▸ **DATA PROVIDED**:
########
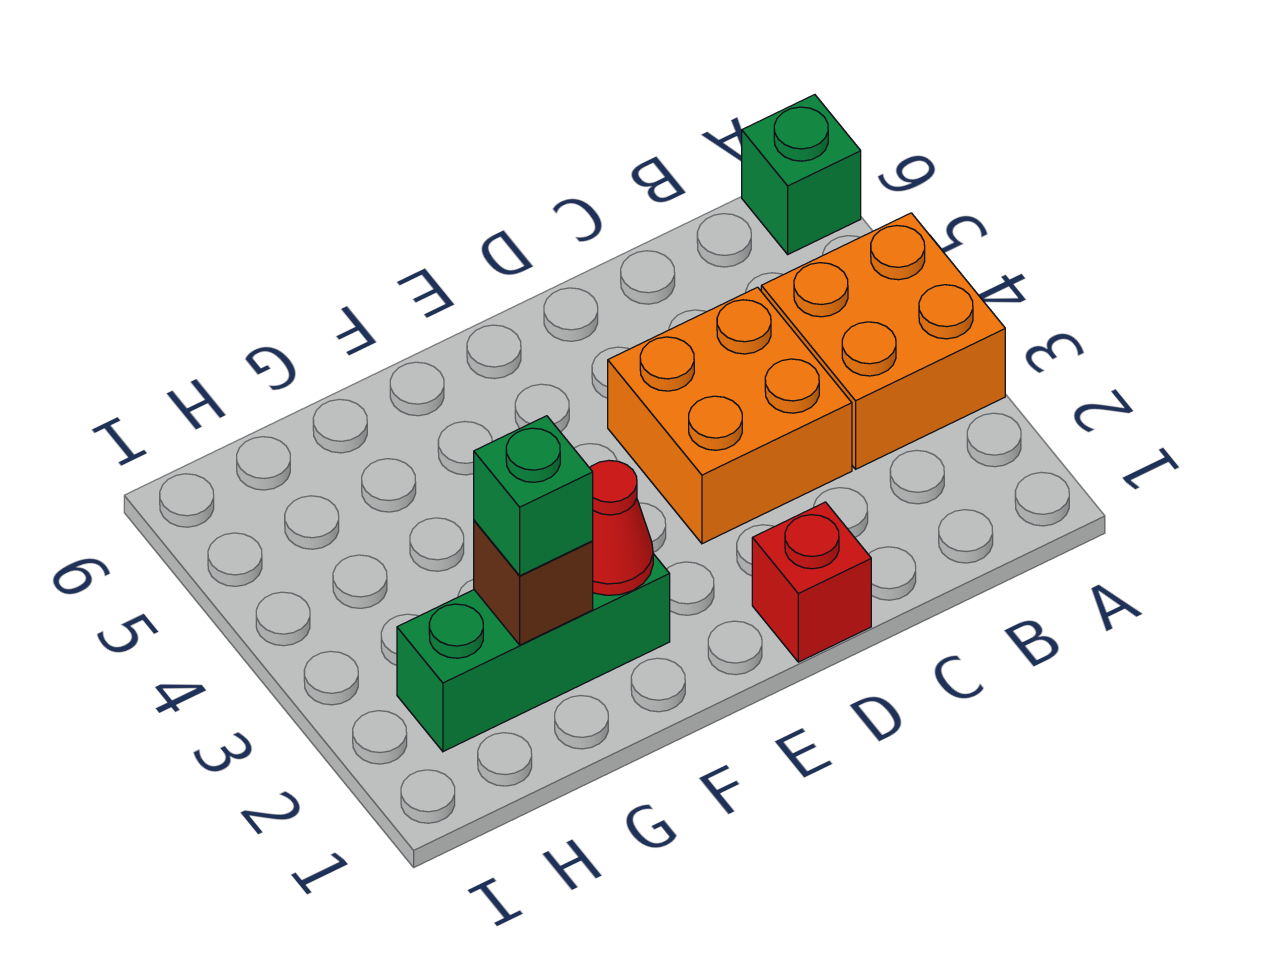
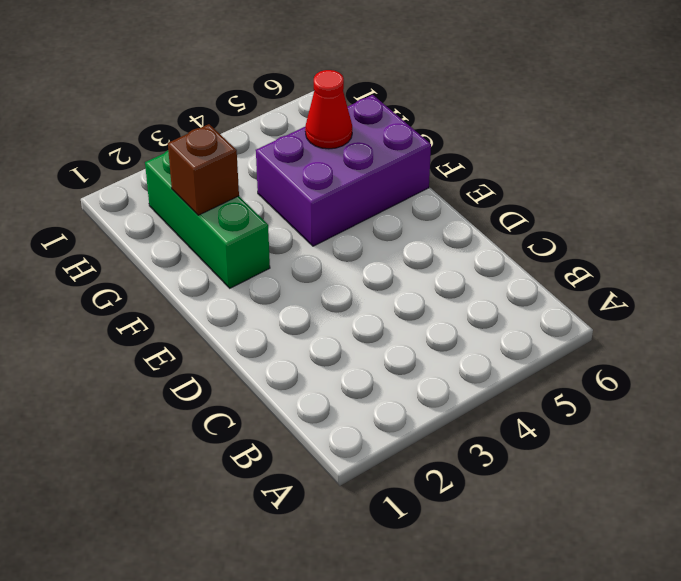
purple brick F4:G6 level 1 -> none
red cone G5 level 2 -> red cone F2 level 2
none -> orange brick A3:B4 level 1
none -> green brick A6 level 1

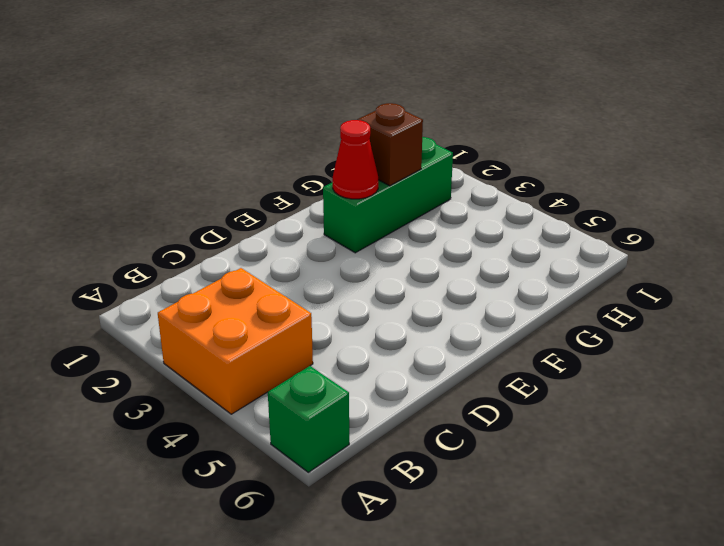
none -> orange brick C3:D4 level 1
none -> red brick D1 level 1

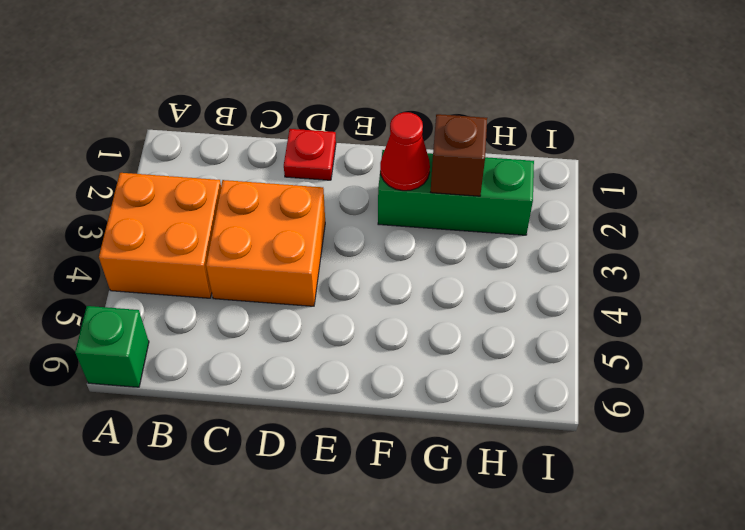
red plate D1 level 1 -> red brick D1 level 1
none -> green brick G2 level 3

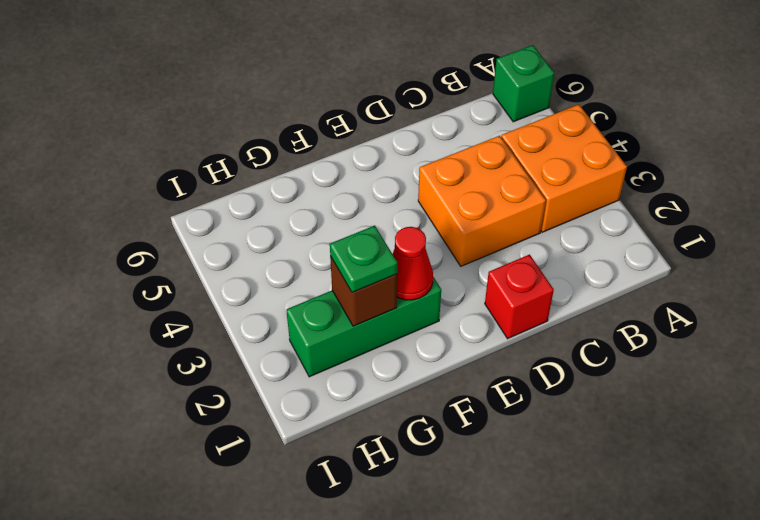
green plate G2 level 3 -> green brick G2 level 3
########
Print the material above exactly, skipping its images.

▸ **RESULT FOR THIS TASK**:
purple brick F4:G6 level 1 -> none
red cone G5 level 2 -> red cone F2 level 2
none -> orange brick A3:B4 level 1
none -> green brick A6 level 1

none -> orange brick C3:D4 level 1
none -> red brick D1 level 1

red plate D1 level 1 -> red brick D1 level 1
none -> green brick G2 level 3

green plate G2 level 3 -> green brick G2 level 3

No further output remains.